Would you transcribe the entries below, beginning at the line with "U1: STM32G030F6 -> STM32L031F6" and ending after the line with "R4: 51 (GND, VDD) -> none", exactly, with no picture and nothing more?

***** SOURCE DATA

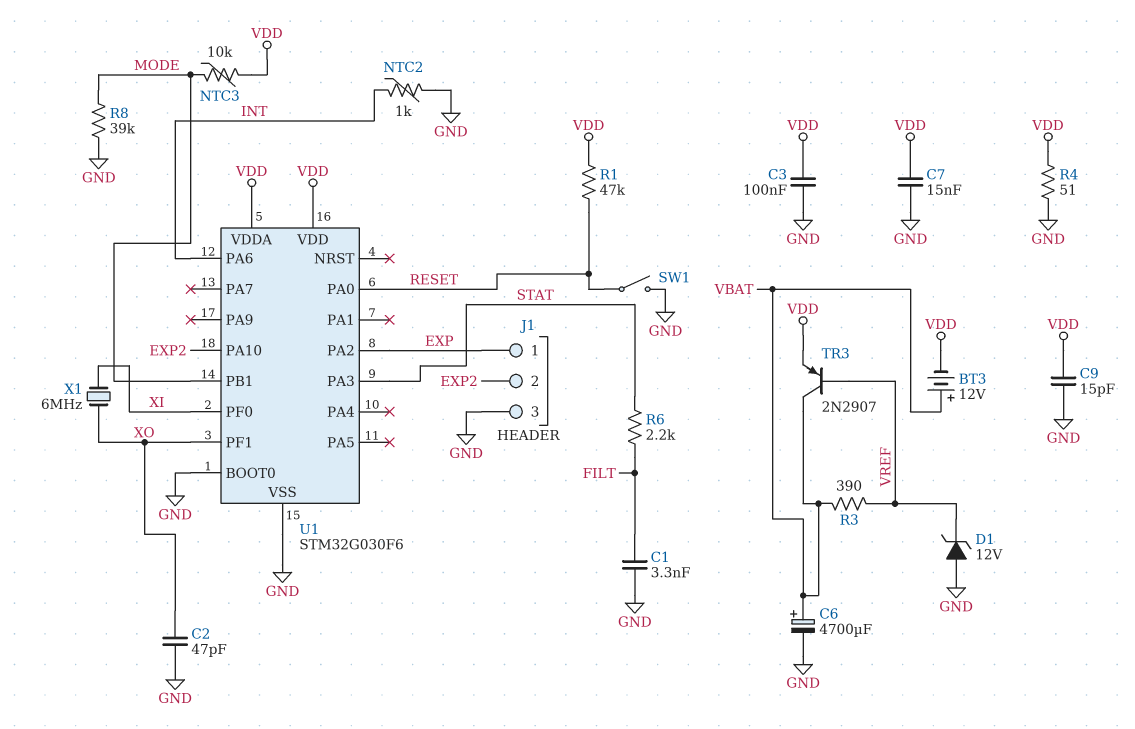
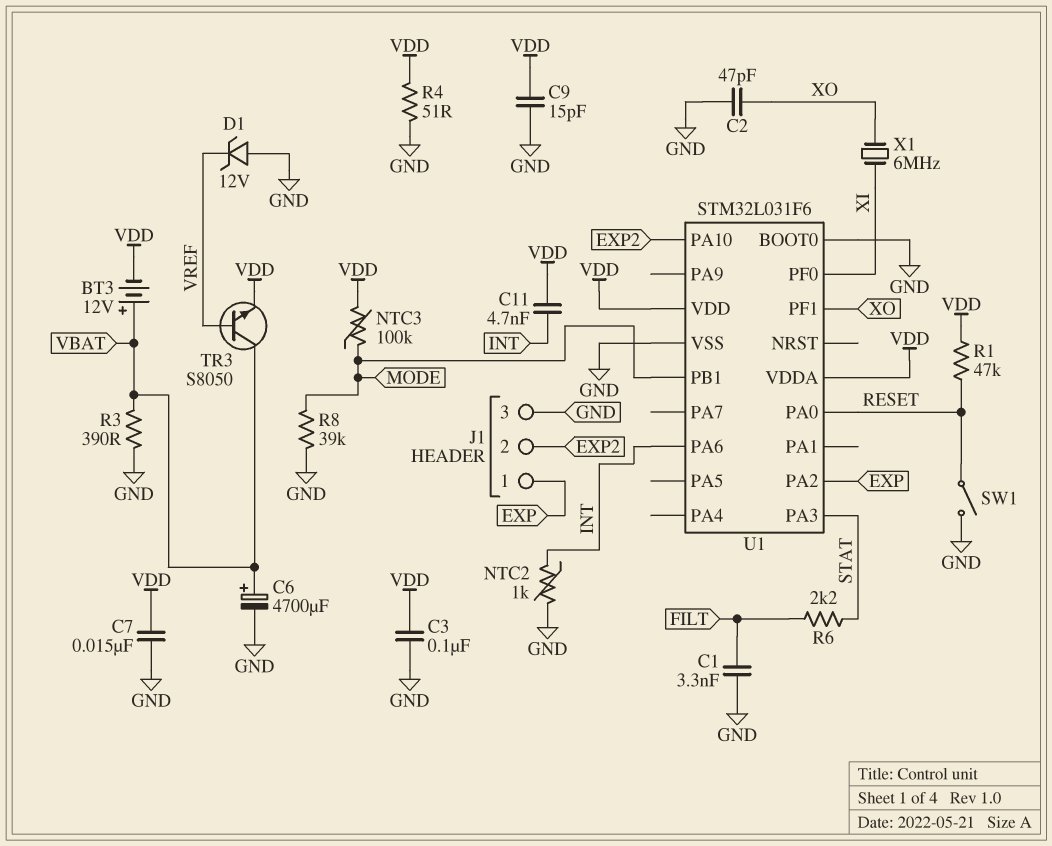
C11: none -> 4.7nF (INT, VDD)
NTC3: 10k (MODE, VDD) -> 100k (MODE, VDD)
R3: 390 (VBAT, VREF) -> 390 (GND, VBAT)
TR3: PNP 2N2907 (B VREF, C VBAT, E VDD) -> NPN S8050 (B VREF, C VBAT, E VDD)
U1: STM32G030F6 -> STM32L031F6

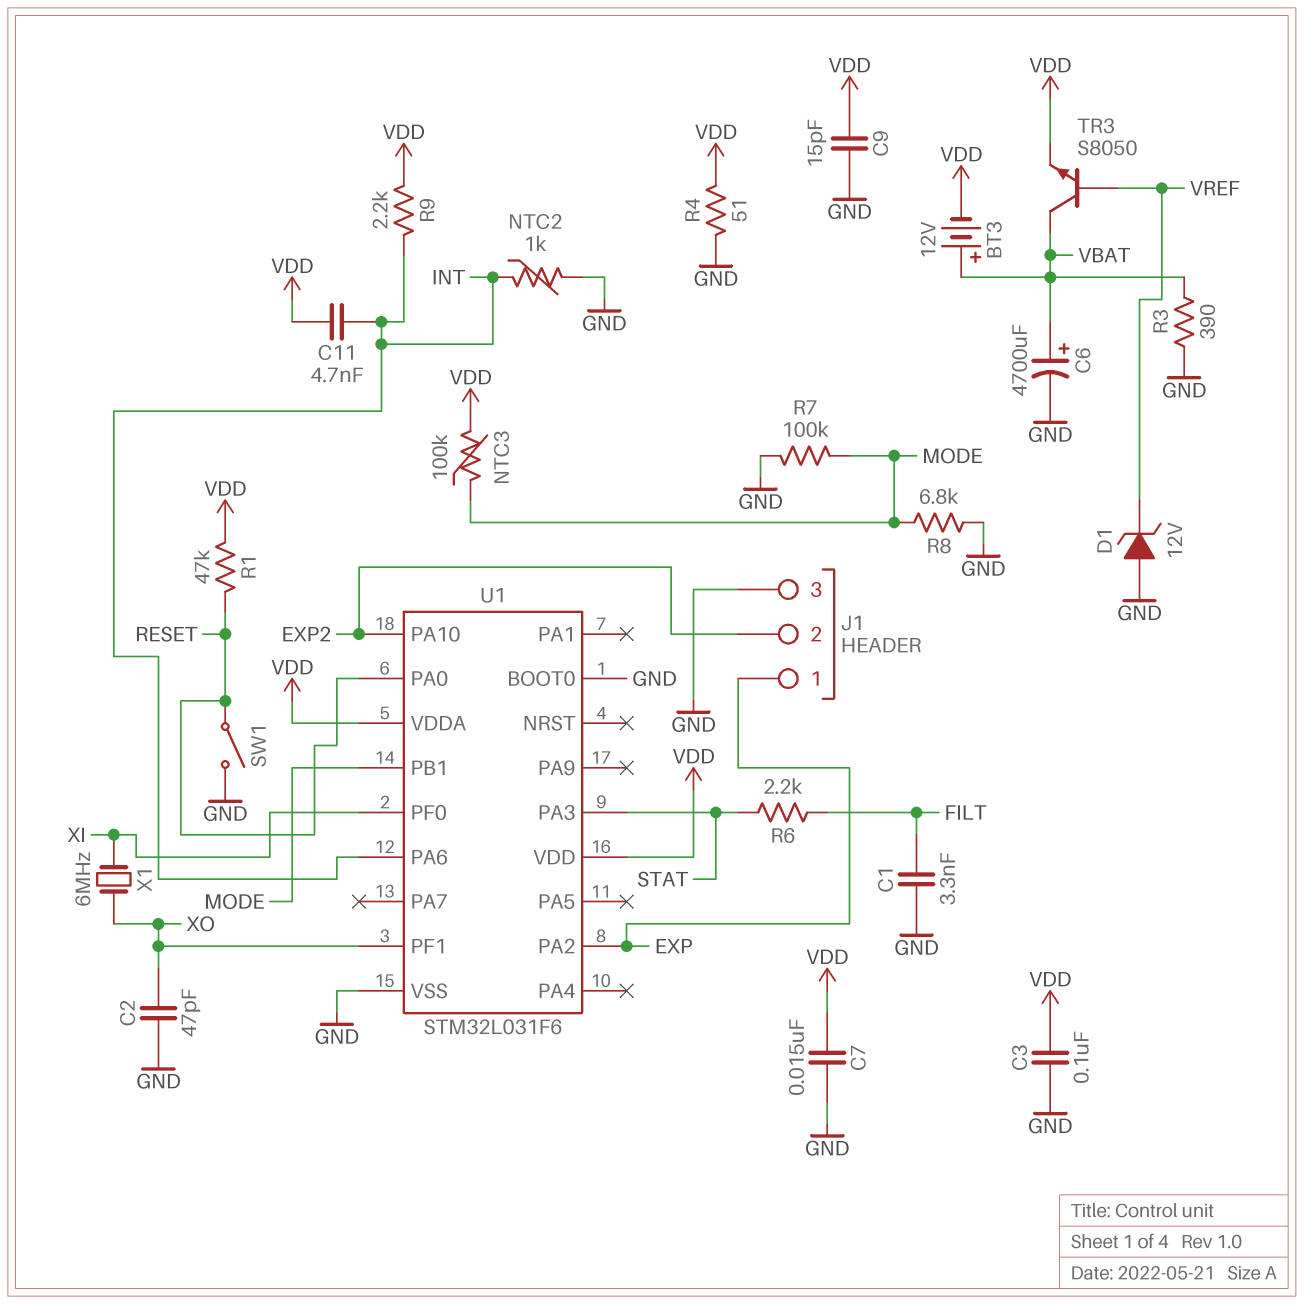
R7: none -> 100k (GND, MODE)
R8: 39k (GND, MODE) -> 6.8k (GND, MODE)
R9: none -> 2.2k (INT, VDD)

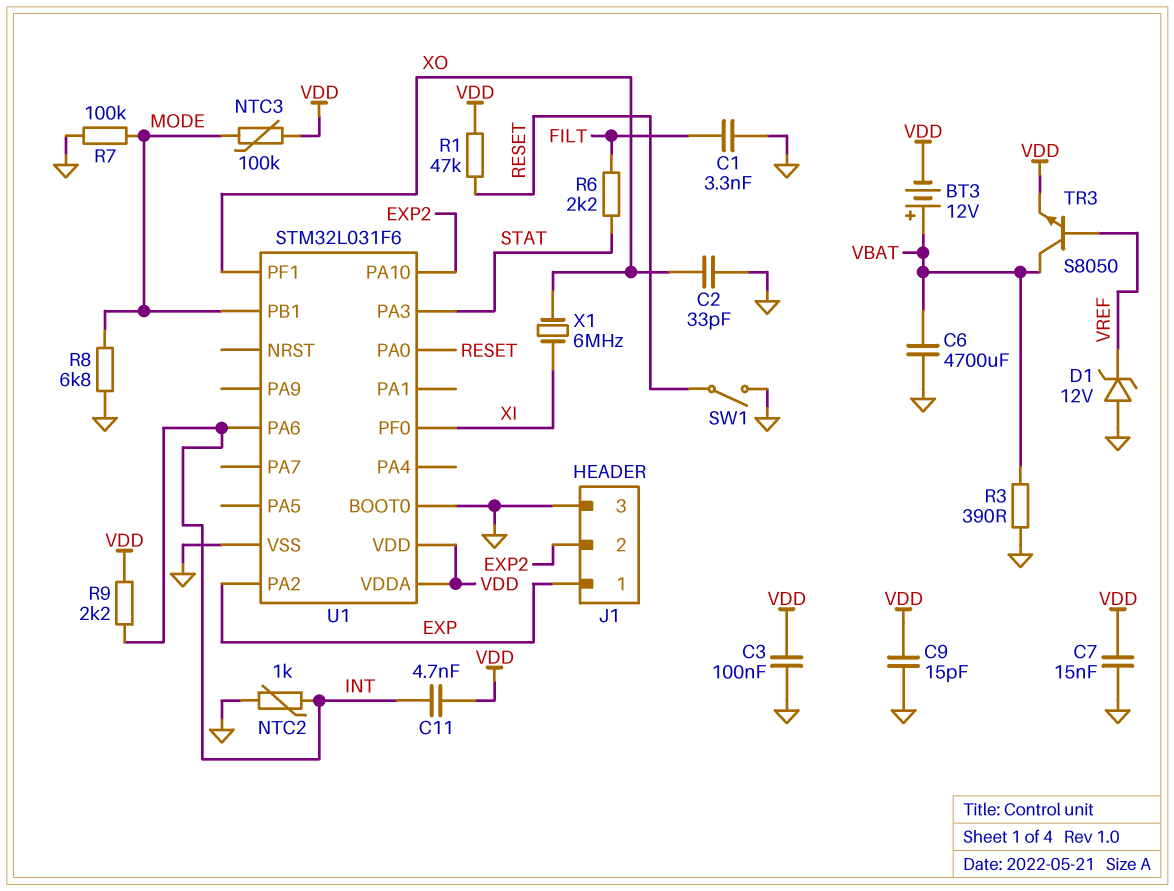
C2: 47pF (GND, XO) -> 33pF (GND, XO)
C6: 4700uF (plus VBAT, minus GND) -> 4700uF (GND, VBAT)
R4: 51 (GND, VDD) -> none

**********
***** SOURCE DATA

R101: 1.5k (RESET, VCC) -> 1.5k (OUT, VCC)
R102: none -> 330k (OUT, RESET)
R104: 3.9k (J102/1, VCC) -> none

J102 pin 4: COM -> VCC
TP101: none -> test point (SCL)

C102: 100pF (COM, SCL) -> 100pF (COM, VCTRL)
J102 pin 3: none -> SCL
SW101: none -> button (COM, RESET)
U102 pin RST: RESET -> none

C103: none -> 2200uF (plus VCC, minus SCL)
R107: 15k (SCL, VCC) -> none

**********

__RESULT__
U1: STM32G030F6 -> STM32L031F6

R7: none -> 100k (GND, MODE)
R8: 39k (GND, MODE) -> 6.8k (GND, MODE)
R9: none -> 2.2k (INT, VDD)

C2: 47pF (GND, XO) -> 33pF (GND, XO)
C6: 4700uF (plus VBAT, minus GND) -> 4700uF (GND, VBAT)
R4: 51 (GND, VDD) -> none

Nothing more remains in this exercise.